_Task statement_
In the data below, find the line containing "orange tile F7:G8" and the line containing "none -> black brick C3:E4 level 2", then reproduce them and every line between, exactly. Omit pictures.

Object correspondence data

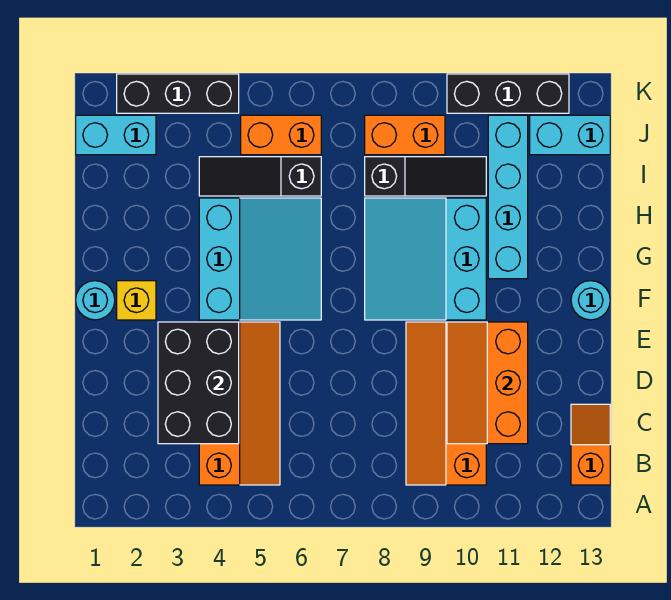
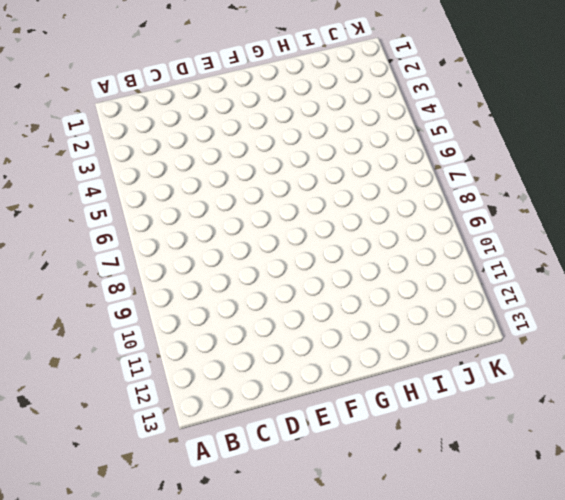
none -> orange slope B4:E5 level 1 top 4
none -> orange slope B9:E10 level 1 top 10
none -> orange slope B13:C13 level 1 top B

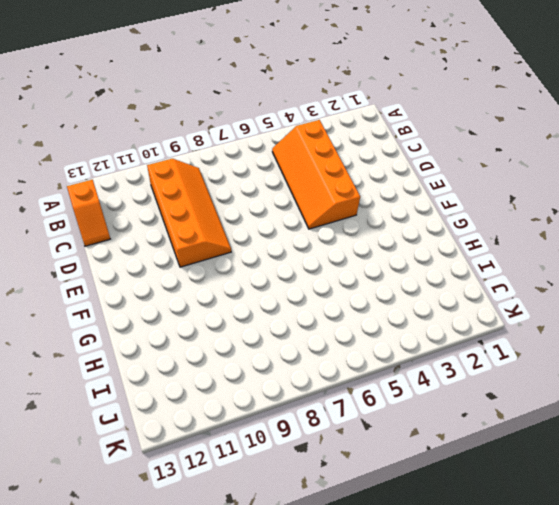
none -> cyan round brick F1 level 1
none -> yellow brick F2 level 1
none -> cyan slope F4:H6 level 1 top 4

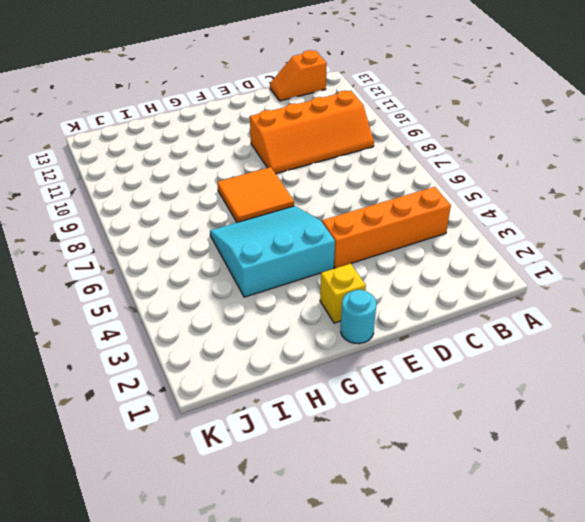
orange tile F7:G8 level 1 -> cyan slope F8:H10 level 1 top 10
none -> cyan round brick F13 level 1
none -> cyan brick G11:J11 level 1
none -> black slope I4:I6 level 1 top 6

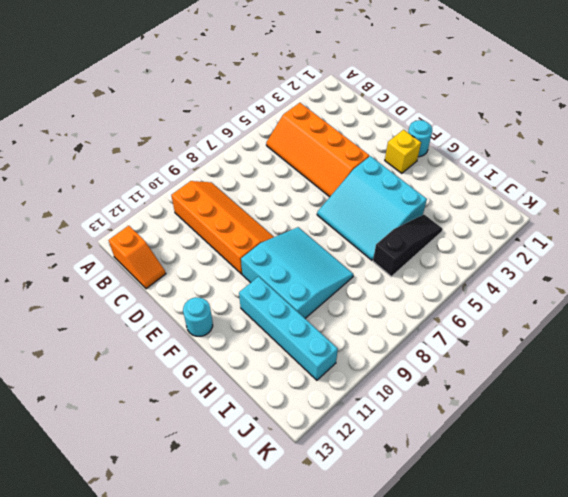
none -> black slope I8:I10 level 1 top 8
none -> cyan brick J1:J2 level 1
none -> orange brick J5:J6 level 1

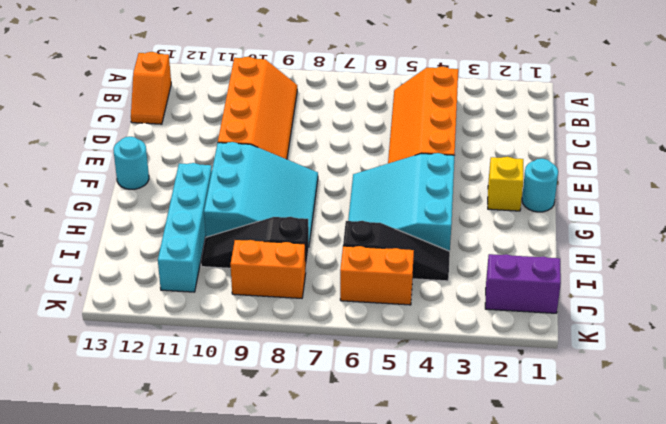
purple brick J1:J2 level 1 -> cyan brick J1:J2 level 1
none -> cyan brick J12:J13 level 1
none -> black brick K2:K4 level 1
none -> black brick K10:K12 level 1

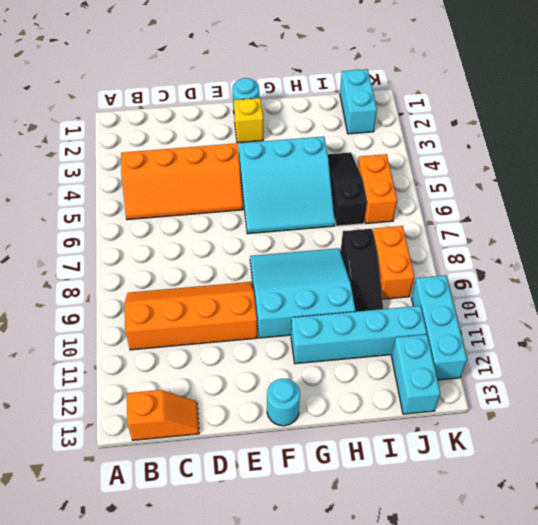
cyan brick K10:K12 level 1 -> black brick K10:K12 level 1
none -> black brick K2:K4 level 1
none -> black brick C3:E4 level 2
none -> orange slope C10:E11 level 2 top 11

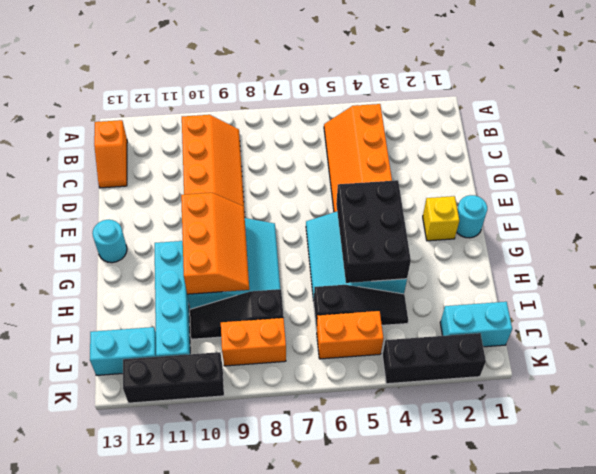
black brick F4:H5 level 2 -> black brick C3:E4 level 2
orange slope F9:H10 level 2 top 10 -> orange slope C10:E11 level 2 top 11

_Result below_
orange tile F7:G8 level 1 -> cyan slope F8:H10 level 1 top 10
none -> cyan round brick F13 level 1
none -> cyan brick G11:J11 level 1
none -> black slope I4:I6 level 1 top 6

none -> black slope I8:I10 level 1 top 8
none -> cyan brick J1:J2 level 1
none -> orange brick J5:J6 level 1

purple brick J1:J2 level 1 -> cyan brick J1:J2 level 1
none -> cyan brick J12:J13 level 1
none -> black brick K2:K4 level 1
none -> black brick K10:K12 level 1

cyan brick K10:K12 level 1 -> black brick K10:K12 level 1
none -> black brick K2:K4 level 1
none -> black brick C3:E4 level 2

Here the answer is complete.